■ **Your objective**
Report each line of the records that contains the string "kern", copying the whole line. Case counts.

— begin Record set —

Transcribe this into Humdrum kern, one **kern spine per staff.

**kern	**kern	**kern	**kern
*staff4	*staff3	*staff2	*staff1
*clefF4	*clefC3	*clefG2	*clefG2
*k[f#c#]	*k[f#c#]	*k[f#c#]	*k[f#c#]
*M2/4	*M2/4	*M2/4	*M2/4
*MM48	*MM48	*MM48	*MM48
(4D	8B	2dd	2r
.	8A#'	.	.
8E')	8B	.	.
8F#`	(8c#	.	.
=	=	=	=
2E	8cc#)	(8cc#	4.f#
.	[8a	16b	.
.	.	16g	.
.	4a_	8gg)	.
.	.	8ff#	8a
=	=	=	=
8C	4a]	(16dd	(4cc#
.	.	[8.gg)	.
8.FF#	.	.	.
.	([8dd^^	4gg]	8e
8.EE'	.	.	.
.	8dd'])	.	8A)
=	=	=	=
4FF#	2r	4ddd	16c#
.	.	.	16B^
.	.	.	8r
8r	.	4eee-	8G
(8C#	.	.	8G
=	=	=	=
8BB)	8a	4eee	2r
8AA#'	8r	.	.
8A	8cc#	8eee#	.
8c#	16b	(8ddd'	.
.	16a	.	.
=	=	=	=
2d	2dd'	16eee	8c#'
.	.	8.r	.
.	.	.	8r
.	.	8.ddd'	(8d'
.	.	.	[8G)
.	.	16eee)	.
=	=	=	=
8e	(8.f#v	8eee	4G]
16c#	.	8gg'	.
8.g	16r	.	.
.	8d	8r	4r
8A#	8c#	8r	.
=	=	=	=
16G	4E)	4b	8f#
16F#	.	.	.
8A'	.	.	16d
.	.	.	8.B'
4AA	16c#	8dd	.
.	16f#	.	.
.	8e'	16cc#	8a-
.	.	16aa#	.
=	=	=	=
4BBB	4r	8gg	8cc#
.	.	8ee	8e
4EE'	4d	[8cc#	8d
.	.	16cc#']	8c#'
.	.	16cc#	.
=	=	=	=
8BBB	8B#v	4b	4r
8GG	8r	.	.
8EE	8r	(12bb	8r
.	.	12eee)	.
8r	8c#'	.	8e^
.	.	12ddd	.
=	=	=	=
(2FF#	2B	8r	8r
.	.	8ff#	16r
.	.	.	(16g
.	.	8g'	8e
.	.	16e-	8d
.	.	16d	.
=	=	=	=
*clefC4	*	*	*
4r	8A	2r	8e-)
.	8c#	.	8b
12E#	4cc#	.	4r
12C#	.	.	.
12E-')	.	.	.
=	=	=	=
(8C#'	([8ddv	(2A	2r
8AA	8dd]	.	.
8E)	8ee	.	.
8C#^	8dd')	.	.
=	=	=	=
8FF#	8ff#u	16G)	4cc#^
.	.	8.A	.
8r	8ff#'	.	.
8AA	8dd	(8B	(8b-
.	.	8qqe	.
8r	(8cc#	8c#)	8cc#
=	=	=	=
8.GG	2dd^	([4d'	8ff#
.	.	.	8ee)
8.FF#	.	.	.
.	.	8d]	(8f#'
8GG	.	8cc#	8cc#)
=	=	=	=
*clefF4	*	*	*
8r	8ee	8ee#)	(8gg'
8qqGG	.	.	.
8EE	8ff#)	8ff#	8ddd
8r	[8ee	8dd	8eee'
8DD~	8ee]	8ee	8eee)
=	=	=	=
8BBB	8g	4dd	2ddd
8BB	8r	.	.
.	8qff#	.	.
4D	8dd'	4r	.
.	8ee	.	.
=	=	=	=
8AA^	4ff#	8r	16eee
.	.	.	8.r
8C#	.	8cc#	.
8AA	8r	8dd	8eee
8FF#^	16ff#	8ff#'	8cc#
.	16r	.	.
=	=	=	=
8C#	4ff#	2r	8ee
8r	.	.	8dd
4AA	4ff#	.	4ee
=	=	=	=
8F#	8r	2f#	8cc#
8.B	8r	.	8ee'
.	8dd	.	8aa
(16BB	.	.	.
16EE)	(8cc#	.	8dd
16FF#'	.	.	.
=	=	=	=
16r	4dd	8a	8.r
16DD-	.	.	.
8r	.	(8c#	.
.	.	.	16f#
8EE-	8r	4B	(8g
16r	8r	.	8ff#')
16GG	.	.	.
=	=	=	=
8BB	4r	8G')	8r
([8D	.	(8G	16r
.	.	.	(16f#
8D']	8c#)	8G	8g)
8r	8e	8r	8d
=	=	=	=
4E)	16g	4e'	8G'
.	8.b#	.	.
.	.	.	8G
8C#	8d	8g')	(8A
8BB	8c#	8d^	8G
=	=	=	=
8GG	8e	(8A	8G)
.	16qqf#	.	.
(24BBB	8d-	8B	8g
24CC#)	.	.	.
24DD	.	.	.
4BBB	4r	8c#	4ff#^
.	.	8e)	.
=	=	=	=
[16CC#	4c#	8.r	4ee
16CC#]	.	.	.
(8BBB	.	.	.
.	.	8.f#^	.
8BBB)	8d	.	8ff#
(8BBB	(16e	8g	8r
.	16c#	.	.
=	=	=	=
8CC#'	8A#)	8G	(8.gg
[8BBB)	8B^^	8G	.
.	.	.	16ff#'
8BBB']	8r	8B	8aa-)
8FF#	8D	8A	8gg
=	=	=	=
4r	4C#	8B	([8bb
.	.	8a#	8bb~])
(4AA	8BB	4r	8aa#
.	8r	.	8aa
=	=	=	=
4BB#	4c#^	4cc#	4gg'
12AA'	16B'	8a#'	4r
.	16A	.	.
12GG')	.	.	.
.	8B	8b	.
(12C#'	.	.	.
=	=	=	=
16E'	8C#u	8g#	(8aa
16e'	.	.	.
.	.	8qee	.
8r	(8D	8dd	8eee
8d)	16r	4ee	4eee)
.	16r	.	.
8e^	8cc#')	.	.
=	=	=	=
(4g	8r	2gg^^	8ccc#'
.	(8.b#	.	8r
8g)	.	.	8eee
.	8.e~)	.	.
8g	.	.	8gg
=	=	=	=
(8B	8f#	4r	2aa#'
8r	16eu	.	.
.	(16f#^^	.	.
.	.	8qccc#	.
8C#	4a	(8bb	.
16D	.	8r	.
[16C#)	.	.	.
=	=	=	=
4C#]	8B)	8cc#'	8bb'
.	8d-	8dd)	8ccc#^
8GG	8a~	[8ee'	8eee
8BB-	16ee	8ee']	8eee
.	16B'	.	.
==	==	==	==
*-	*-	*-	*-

— end Record set —

■ **Complete answer**
Transcribe this into Humdrum kern, one **kern spine per staff.
**kern	**kern	**kern	**kern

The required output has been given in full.